Leave the pictures out and restate each entry below word for word.

Start of PROVIDED RECORDS

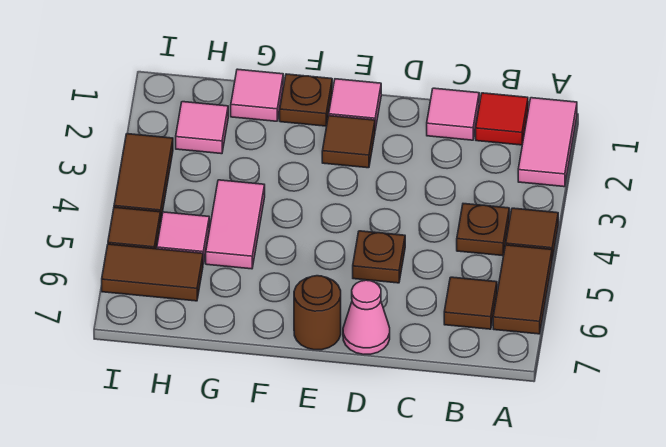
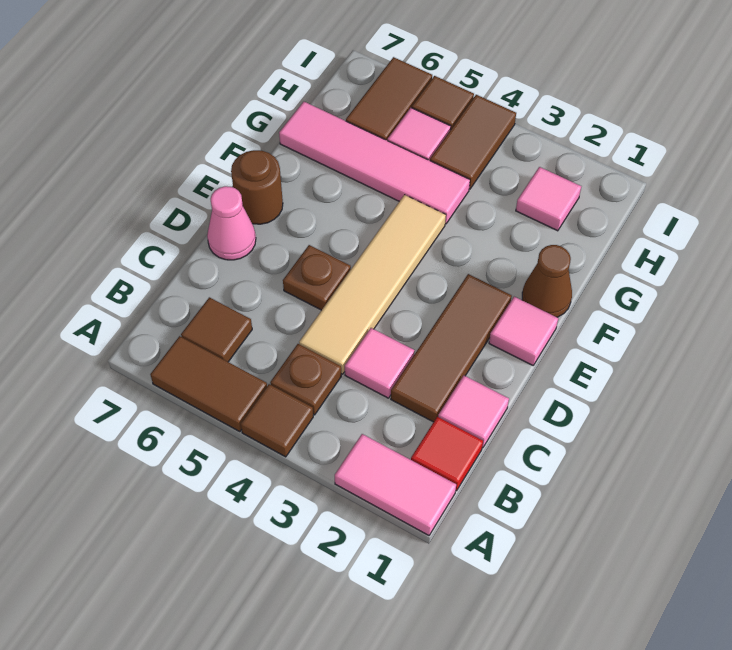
none -> tan tile C4:F4 level 1
brown tile E2 level 1 -> brown tile C2:E2 level 1
brown plate F1 level 1 -> brown cone F1 level 1
pink tile G1 level 1 -> pink tile C3 level 1
pink tile G4:G5 level 1 -> pink tile G4:G7 level 1
brown tile I3:I4 level 1 -> brown tile H4:I4 level 1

End of PROVIDED RECORDS

**ANSWER TO THE PROBLEM**
none -> tan tile C4:F4 level 1
brown tile E2 level 1 -> brown tile C2:E2 level 1
brown plate F1 level 1 -> brown cone F1 level 1
pink tile G1 level 1 -> pink tile C3 level 1
pink tile G4:G5 level 1 -> pink tile G4:G7 level 1
brown tile I3:I4 level 1 -> brown tile H4:I4 level 1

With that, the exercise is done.